The data ->
----
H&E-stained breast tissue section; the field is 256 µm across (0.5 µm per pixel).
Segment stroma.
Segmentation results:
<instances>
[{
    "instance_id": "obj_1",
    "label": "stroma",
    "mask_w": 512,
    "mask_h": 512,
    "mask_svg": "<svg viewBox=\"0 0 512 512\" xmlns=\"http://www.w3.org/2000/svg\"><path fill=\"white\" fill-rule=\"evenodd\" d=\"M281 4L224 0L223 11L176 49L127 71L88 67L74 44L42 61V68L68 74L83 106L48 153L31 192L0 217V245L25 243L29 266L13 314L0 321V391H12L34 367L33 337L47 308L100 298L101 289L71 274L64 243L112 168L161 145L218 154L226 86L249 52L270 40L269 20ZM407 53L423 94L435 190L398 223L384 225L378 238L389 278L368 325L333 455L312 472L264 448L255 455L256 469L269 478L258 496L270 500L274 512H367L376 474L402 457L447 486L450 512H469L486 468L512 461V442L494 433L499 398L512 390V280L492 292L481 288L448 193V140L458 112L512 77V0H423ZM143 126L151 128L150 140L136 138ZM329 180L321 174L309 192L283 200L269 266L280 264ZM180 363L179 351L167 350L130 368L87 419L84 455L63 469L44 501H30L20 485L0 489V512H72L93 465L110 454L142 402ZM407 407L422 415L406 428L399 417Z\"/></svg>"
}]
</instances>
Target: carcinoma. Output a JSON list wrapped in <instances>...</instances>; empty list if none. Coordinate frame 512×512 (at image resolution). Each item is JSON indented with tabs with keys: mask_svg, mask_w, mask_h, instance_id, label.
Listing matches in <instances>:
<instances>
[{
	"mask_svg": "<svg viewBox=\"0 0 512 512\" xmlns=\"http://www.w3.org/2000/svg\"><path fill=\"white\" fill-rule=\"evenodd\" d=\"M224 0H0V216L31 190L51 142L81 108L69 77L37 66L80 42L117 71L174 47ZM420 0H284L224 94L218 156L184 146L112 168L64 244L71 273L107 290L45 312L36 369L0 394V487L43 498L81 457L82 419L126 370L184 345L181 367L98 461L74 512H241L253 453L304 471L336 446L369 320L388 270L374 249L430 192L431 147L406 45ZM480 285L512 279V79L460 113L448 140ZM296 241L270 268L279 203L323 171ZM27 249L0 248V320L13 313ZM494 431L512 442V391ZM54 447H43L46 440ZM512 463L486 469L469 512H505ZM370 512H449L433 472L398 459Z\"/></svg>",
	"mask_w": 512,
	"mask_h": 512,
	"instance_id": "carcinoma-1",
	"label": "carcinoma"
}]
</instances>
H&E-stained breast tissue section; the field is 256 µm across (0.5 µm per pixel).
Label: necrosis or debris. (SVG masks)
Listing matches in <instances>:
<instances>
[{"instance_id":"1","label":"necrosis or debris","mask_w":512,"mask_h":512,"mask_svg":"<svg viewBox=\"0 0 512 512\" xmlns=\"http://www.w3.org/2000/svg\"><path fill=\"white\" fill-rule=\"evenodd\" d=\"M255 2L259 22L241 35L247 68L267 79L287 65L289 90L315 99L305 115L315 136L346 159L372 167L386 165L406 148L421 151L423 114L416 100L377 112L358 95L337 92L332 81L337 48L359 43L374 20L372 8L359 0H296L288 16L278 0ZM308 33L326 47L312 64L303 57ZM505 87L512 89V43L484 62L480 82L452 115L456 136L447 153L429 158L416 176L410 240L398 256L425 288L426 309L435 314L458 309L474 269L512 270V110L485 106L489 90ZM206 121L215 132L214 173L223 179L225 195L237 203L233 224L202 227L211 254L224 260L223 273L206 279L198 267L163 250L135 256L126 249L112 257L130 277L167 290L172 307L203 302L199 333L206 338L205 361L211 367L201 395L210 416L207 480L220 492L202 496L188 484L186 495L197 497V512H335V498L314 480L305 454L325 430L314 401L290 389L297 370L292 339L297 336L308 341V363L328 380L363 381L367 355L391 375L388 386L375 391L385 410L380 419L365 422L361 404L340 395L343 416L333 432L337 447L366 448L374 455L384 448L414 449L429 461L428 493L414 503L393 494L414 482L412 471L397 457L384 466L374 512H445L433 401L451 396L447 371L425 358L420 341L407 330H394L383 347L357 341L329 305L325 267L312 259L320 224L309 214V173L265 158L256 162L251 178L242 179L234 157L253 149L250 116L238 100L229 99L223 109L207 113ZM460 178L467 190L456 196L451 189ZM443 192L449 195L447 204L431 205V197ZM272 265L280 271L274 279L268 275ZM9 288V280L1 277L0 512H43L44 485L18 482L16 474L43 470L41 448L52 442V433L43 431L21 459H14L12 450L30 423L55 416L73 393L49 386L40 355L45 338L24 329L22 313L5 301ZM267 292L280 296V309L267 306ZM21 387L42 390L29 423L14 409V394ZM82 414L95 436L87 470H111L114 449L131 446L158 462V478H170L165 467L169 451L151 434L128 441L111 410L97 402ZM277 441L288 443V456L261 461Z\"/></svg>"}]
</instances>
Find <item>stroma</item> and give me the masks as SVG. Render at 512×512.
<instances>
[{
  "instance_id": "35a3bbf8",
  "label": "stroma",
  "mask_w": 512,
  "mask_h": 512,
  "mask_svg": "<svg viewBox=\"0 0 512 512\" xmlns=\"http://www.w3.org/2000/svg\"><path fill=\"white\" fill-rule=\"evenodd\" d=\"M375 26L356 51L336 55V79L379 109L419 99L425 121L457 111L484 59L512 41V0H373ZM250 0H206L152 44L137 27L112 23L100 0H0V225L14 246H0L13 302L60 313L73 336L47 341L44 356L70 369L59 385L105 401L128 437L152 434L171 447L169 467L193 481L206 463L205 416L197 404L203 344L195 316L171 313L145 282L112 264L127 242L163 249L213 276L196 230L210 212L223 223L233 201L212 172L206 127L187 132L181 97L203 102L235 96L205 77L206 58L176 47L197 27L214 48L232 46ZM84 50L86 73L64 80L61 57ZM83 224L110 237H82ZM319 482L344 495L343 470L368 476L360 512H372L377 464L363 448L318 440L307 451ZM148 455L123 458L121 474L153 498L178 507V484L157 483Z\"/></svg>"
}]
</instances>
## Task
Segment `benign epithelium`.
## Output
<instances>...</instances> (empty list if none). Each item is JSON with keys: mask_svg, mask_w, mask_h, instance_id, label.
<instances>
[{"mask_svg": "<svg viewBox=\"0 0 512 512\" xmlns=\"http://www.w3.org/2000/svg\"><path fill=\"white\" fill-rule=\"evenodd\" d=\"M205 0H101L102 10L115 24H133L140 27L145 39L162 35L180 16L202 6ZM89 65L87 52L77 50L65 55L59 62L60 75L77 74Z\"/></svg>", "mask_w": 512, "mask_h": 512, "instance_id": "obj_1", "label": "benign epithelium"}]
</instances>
----
Brief ->
Identify and copy lines that hold the string "benign".

Written solution ->
Segment `benign epithelium`.
[{"mask_svg": "<svg viewBox=\"0 0 512 512\" xmlns=\"http://www.w3.org/2000/svg\"><path fill=\"white\" fill-rule=\"evenodd\" d=\"M205 0H101L102 10L115 24H133L140 27L145 39L162 35L180 16L202 6ZM89 65L87 52L77 50L65 55L59 62L60 75L77 74Z\"/></svg>", "mask_w": 512, "mask_h": 512, "instance_id": "obj_1", "label": "benign epithelium"}]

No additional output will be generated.